EXERCISE MATERIALS:
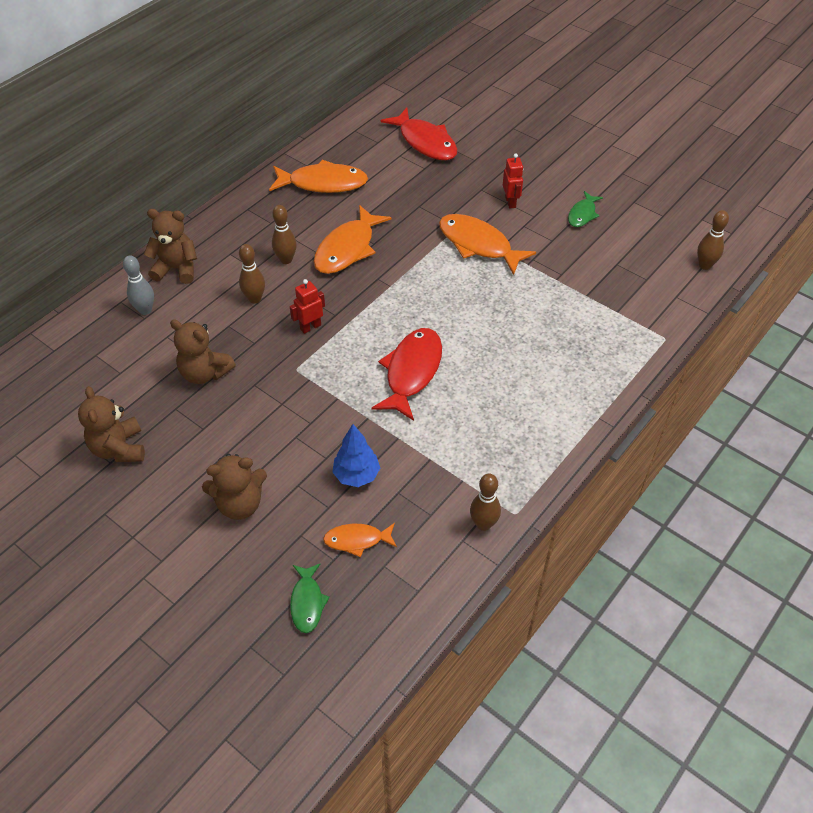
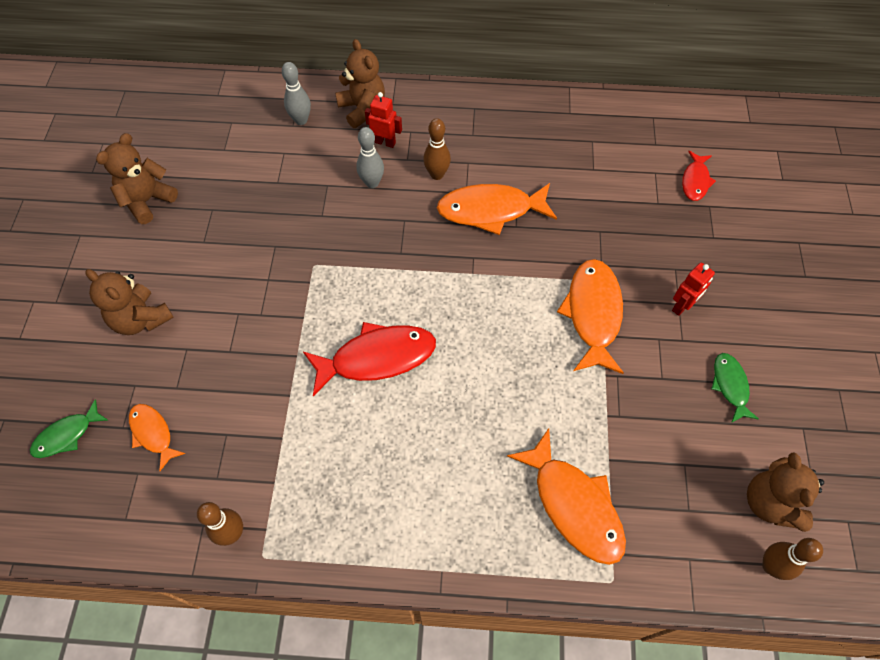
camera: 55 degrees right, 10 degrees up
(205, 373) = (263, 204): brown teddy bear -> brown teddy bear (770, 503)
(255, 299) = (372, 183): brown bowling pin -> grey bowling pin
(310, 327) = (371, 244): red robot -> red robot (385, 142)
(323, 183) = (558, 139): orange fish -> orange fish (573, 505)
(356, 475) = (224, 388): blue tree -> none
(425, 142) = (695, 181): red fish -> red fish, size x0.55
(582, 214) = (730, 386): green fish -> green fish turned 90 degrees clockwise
--
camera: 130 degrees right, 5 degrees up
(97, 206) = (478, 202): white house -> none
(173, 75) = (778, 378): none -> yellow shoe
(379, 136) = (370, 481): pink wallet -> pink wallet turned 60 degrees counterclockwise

GOAL OF THE EXERCISE: Show each line of the records above containing "degrees".

REPLY:
camera: 55 degrees right, 10 degrees up
(582, 214) = (730, 386): green fish -> green fish turned 90 degrees clockwise
camera: 130 degrees right, 5 degrees up
(379, 136) = (370, 481): pink wallet -> pink wallet turned 60 degrees counterclockwise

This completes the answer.